- Aim of the task: Copy the entries without a single change. Pictures should be dropped.
BEGIN Information supplied
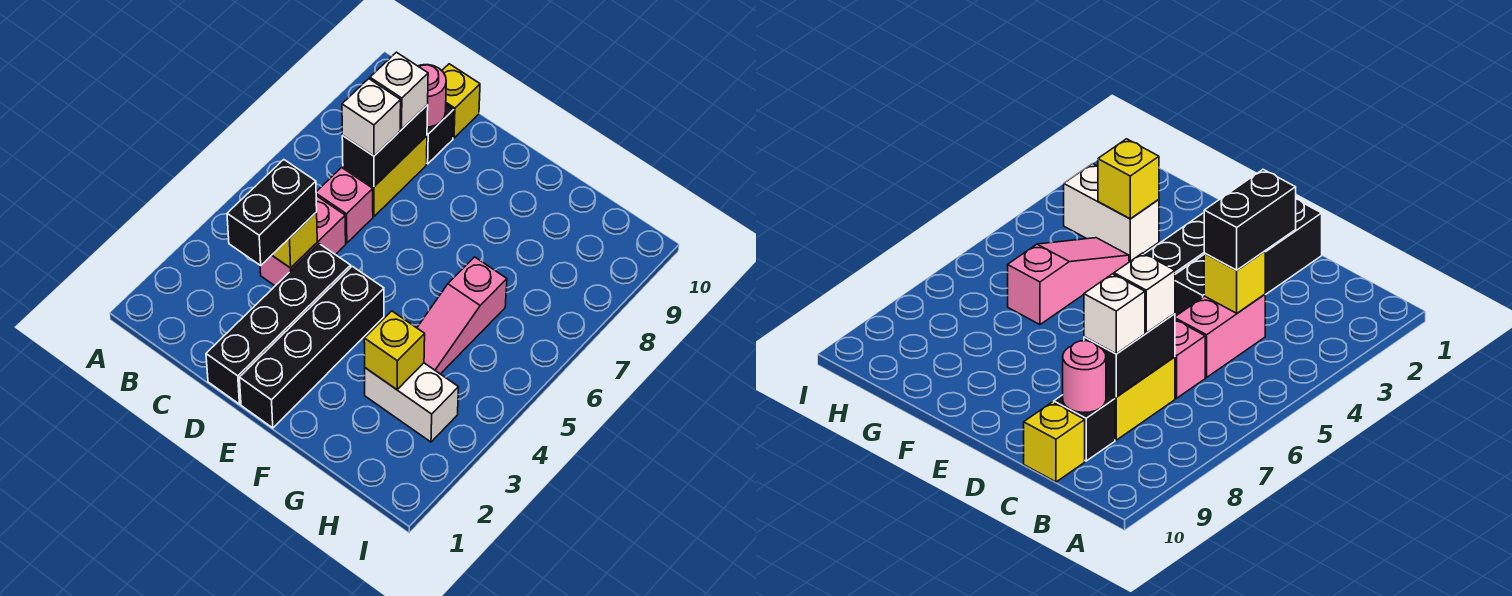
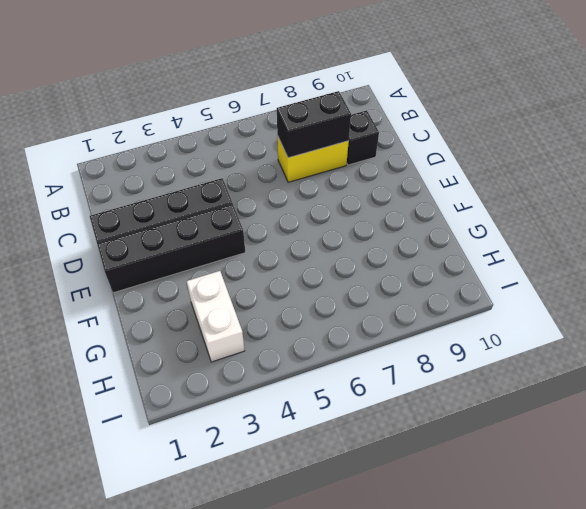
none -> pink 1x2 brick [260,196,346,286]
none -> pink 1x1 brick [316,168,373,243]
none -> yellow 1x1 brick [442,64,480,138]

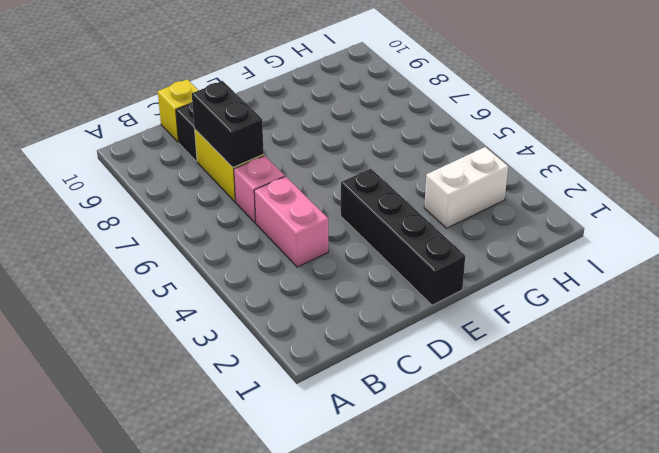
none -> black 1x4 brick [206,244,351,404]
none -> pink 1x3 slope [417,257,507,374]
none -> yellow 1x1 brick [272,212,317,268]

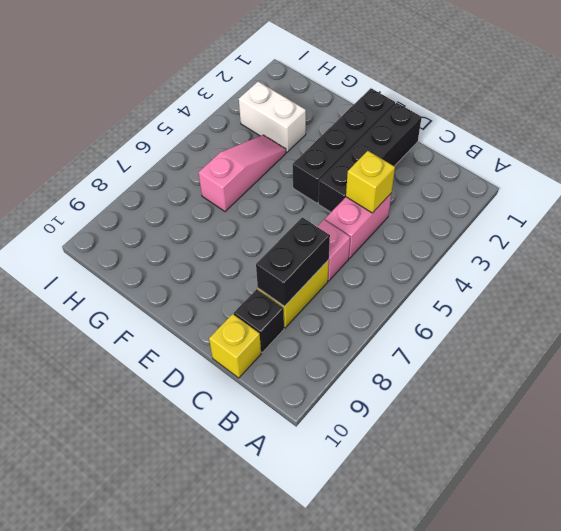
none -> pink 1x1 round brick [418,65,446,127]
none -> yellow 1x1 brick [364,311,425,390]
none -> black 1x2 brick [227,160,317,265]

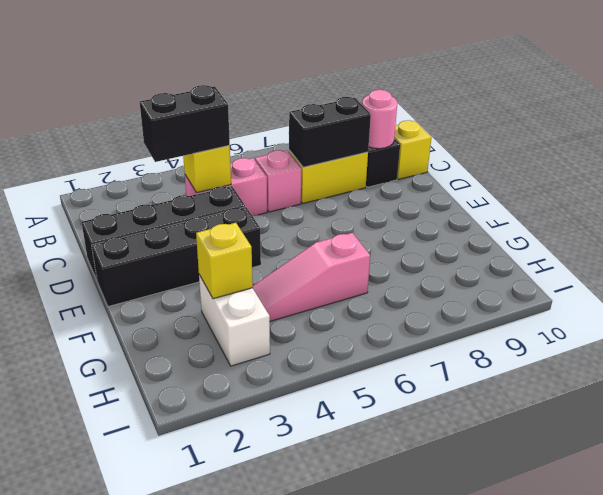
none -> white 1x1 brick [342,79,401,156]
none -> white 1x1 brick [370,52,428,129]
END Information supplied
- Solution to the problem:
none -> pink 1x2 brick [260,196,346,286]
none -> pink 1x1 brick [316,168,373,243]
none -> yellow 1x1 brick [442,64,480,138]

none -> black 1x4 brick [206,244,351,404]
none -> pink 1x3 slope [417,257,507,374]
none -> yellow 1x1 brick [272,212,317,268]

none -> pink 1x1 round brick [418,65,446,127]
none -> yellow 1x1 brick [364,311,425,390]
none -> black 1x2 brick [227,160,317,265]

none -> white 1x1 brick [342,79,401,156]
none -> white 1x1 brick [370,52,428,129]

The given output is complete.